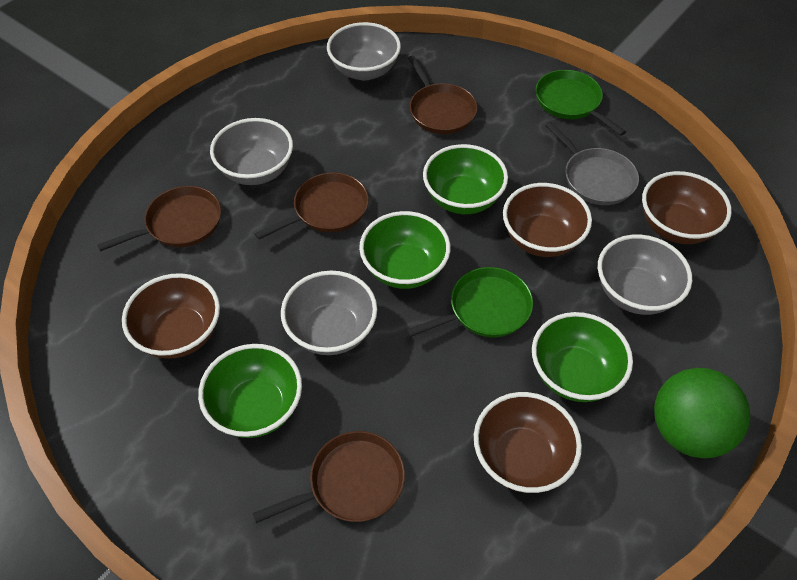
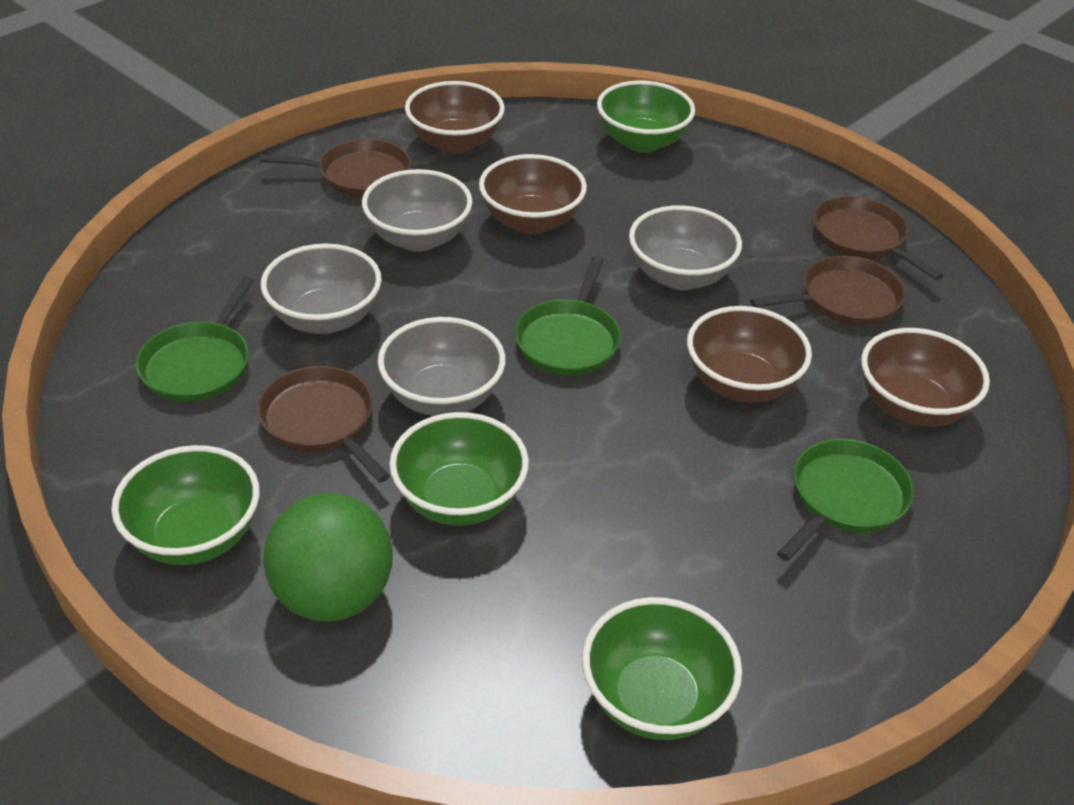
green pan: 2 -> 3
grey pan: 1 -> 0

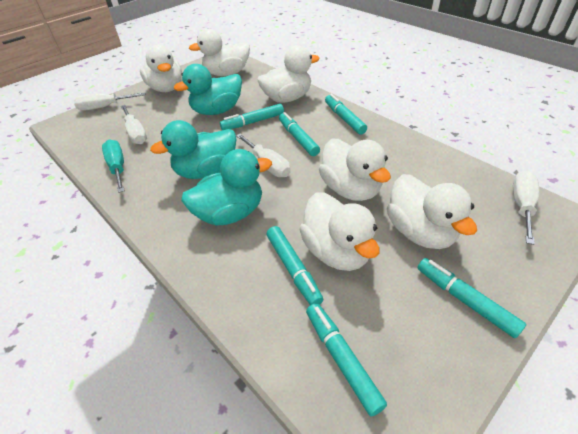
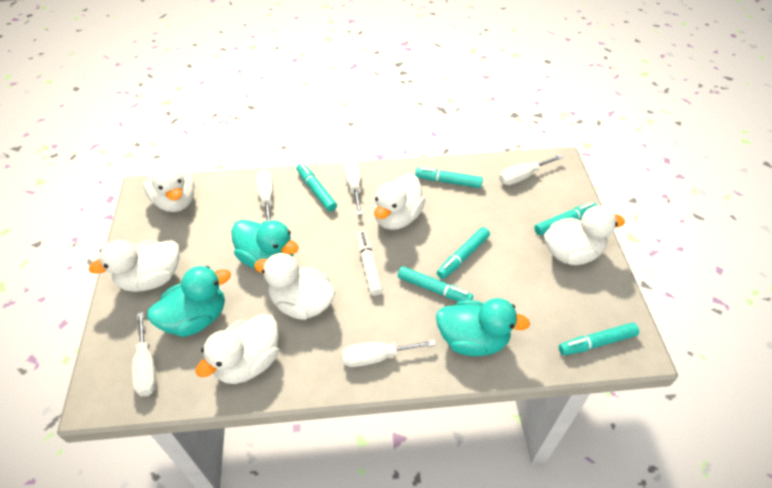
turquoise screwdriver: 1 -> 0
white marker: 0 -> 1
white screwdriver: 4 -> 5

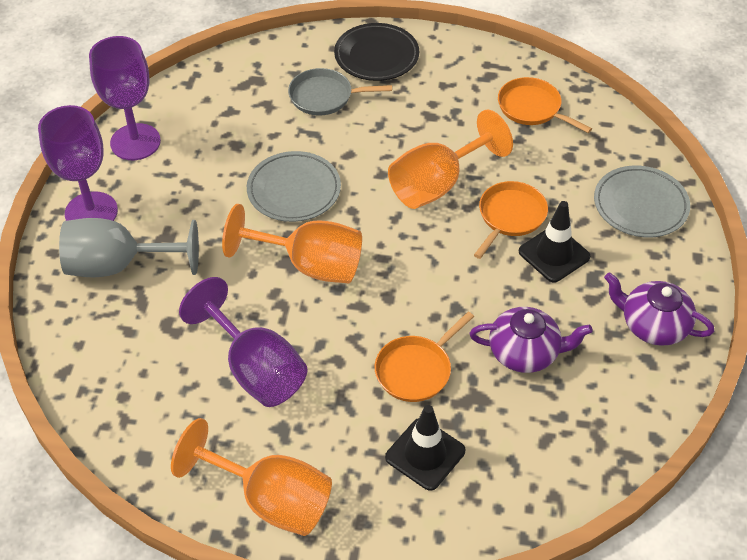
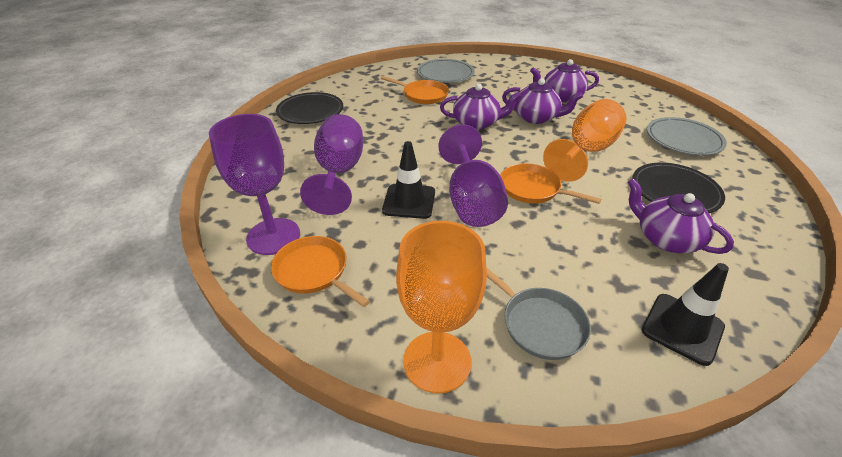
black plate: 1 -> 2
grey goblet: 1 -> 0
orange goblet: 3 -> 2
purple teapot: 2 -> 4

--*--

PROBLEM DESCRIPTION | From the line containing "turquoise screwdriver: 1 -> 0" to the last line of the records, inclusive, output the lines exactly as written and nothing else; leave out the pictures.

WRITTEN ANSWER |
turquoise screwdriver: 1 -> 0
white marker: 0 -> 1
white screwdriver: 4 -> 5

black plate: 1 -> 2
grey goblet: 1 -> 0
orange goblet: 3 -> 2
purple teapot: 2 -> 4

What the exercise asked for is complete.